Exercise details:
Copy nothing from the entries below except the lines from the one containing "D1: LED (A +3V3, K" through the one containing "R4: 220 (N027, N044) -> none", and copy those exactly.

═══ Source material ═══

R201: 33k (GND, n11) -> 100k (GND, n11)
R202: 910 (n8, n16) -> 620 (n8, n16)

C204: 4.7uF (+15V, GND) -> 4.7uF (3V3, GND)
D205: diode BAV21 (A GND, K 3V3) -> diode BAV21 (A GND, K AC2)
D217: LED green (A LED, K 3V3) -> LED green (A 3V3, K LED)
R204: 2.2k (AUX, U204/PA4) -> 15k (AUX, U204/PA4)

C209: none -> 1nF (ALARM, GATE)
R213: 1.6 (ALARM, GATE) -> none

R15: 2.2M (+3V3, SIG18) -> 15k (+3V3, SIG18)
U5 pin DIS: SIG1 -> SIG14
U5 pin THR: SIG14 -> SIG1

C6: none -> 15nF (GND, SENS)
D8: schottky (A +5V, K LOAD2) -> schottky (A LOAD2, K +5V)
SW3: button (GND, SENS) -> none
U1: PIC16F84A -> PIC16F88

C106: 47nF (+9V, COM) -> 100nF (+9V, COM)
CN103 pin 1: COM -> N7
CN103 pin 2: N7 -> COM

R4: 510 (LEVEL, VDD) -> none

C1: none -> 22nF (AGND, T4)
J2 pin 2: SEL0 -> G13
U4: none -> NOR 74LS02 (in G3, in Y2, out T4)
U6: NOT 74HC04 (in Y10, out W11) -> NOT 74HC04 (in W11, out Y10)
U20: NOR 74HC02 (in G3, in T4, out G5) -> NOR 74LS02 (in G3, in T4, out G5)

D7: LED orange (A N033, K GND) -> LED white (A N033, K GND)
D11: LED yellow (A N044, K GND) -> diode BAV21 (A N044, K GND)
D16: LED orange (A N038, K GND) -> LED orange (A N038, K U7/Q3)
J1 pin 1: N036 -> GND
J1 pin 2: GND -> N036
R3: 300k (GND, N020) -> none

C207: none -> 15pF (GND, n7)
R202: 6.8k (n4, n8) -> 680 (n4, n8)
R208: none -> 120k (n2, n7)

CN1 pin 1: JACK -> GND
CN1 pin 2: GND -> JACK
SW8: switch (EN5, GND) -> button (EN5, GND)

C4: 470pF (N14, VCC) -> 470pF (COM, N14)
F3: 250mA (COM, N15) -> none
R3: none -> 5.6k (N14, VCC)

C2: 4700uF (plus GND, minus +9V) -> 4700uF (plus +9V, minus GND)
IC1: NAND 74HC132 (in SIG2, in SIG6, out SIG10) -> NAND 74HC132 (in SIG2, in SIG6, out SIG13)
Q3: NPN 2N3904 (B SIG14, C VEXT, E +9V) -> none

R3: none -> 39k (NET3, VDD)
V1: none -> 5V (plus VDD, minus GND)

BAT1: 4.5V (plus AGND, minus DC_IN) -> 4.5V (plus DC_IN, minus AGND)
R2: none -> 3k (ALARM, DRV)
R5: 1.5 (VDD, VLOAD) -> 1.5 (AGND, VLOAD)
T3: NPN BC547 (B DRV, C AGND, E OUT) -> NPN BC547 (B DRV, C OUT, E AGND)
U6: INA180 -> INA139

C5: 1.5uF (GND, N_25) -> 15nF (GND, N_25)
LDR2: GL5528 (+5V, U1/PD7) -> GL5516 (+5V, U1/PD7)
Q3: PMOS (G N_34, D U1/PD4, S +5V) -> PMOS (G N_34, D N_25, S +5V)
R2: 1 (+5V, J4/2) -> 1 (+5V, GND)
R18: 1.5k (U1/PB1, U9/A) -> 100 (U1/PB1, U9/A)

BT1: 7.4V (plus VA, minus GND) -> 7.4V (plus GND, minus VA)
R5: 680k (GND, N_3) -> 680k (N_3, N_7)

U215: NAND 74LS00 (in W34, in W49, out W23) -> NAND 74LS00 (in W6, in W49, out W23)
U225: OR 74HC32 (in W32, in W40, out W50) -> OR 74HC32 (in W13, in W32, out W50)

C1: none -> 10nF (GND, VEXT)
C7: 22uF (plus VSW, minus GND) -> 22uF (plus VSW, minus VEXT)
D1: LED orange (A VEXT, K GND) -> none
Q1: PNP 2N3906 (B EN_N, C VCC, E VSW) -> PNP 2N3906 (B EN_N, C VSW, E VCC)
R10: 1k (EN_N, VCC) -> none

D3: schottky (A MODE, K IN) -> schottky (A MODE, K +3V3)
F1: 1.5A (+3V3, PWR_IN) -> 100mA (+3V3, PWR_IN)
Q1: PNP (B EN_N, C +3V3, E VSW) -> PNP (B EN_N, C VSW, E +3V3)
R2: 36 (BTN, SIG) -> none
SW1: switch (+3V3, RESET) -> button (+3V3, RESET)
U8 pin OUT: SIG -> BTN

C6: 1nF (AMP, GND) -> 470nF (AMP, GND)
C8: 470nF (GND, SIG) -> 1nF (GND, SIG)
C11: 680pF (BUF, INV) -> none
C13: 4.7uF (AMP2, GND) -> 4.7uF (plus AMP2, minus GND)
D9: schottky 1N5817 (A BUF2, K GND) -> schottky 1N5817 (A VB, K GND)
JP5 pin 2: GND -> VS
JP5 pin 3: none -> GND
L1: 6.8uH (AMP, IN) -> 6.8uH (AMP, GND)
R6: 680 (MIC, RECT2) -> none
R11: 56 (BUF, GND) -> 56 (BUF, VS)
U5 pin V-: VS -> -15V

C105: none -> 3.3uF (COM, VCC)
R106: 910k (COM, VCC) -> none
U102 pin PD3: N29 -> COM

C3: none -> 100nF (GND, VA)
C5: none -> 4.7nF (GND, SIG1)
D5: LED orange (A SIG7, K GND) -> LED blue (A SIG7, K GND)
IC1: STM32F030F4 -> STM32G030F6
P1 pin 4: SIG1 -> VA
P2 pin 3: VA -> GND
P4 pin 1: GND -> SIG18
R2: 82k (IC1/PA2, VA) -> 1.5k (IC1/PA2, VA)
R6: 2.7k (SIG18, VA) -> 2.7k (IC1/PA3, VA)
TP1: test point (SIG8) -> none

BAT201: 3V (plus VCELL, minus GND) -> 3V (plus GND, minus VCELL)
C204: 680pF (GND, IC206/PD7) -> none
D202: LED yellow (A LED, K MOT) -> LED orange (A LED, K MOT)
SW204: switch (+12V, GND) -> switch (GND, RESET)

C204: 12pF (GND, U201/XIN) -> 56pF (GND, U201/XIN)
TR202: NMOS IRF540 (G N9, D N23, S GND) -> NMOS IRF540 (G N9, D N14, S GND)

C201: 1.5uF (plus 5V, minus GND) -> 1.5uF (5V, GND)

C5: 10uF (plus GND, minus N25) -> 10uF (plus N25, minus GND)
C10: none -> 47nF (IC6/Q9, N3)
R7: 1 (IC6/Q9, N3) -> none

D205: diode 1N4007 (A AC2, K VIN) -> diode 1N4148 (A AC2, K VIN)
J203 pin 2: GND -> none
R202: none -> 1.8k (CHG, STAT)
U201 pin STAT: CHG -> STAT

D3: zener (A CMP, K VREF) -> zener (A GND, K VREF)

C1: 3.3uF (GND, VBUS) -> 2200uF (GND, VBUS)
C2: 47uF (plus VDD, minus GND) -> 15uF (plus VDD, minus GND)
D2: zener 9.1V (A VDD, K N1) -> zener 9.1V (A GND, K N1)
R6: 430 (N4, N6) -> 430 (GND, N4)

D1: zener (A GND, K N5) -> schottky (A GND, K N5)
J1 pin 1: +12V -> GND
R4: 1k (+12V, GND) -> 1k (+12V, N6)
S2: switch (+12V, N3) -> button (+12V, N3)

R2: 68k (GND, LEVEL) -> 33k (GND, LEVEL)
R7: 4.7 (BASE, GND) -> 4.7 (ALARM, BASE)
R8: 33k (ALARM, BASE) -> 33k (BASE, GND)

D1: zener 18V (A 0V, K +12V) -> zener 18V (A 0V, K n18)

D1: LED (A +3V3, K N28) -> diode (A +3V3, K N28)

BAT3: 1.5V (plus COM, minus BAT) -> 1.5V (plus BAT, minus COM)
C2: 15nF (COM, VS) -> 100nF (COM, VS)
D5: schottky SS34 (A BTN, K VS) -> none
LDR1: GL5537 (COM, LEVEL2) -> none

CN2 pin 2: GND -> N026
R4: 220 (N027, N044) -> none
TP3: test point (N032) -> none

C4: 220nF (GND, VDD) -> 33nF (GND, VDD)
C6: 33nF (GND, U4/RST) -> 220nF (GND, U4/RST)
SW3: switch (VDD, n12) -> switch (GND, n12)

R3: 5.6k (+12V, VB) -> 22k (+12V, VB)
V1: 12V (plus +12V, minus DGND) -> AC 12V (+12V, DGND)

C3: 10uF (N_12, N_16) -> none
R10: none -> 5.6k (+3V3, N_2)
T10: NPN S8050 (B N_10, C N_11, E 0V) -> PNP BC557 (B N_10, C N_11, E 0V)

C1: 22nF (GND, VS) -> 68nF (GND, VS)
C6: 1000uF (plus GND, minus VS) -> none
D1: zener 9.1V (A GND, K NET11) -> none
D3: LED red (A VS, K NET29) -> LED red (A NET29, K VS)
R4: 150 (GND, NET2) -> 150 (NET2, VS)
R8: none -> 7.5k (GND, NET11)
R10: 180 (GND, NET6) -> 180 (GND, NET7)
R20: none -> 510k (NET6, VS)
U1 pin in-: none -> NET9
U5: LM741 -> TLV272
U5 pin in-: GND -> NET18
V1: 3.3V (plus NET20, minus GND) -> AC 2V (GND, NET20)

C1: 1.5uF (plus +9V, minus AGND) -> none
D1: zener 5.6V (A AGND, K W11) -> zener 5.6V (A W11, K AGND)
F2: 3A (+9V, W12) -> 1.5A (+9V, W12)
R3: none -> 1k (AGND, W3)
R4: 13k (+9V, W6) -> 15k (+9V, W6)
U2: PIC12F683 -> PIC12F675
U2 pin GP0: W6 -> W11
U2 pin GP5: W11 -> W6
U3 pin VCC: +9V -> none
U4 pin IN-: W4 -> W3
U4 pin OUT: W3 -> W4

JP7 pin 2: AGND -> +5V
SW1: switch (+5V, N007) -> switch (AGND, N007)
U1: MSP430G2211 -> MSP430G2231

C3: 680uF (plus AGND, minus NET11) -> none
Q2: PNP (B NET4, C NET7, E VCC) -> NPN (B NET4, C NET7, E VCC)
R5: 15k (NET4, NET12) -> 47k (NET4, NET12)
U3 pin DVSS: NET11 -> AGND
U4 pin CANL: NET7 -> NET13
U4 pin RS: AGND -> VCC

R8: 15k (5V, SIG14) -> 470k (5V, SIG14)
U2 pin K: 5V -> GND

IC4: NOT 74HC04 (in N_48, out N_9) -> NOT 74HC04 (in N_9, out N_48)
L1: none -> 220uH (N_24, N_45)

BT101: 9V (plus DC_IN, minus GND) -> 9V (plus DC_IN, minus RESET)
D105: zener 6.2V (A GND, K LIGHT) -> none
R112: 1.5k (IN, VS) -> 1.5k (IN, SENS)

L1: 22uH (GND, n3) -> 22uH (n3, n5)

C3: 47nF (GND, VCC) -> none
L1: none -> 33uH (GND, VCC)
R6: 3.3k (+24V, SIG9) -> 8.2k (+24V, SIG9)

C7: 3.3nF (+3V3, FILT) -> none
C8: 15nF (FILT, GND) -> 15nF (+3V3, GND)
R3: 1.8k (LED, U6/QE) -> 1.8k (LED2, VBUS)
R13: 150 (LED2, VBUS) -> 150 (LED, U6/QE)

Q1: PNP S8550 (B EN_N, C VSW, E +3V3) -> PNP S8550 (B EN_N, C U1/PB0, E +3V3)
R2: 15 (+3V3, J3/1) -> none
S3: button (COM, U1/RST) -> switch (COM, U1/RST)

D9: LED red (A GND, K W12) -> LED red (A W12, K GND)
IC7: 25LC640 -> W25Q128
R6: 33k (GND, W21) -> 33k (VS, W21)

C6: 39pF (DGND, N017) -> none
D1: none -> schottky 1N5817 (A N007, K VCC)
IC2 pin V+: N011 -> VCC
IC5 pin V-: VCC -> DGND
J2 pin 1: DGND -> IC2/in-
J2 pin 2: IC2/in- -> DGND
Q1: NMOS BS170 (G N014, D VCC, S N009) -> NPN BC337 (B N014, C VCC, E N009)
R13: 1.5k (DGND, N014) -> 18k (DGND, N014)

═══

Answer section:
D1: LED (A +3V3, K N28) -> diode (A +3V3, K N28)

BAT3: 1.5V (plus COM, minus BAT) -> 1.5V (plus BAT, minus COM)
C2: 15nF (COM, VS) -> 100nF (COM, VS)
D5: schottky SS34 (A BTN, K VS) -> none
LDR1: GL5537 (COM, LEVEL2) -> none

CN2 pin 2: GND -> N026
R4: 220 (N027, N044) -> none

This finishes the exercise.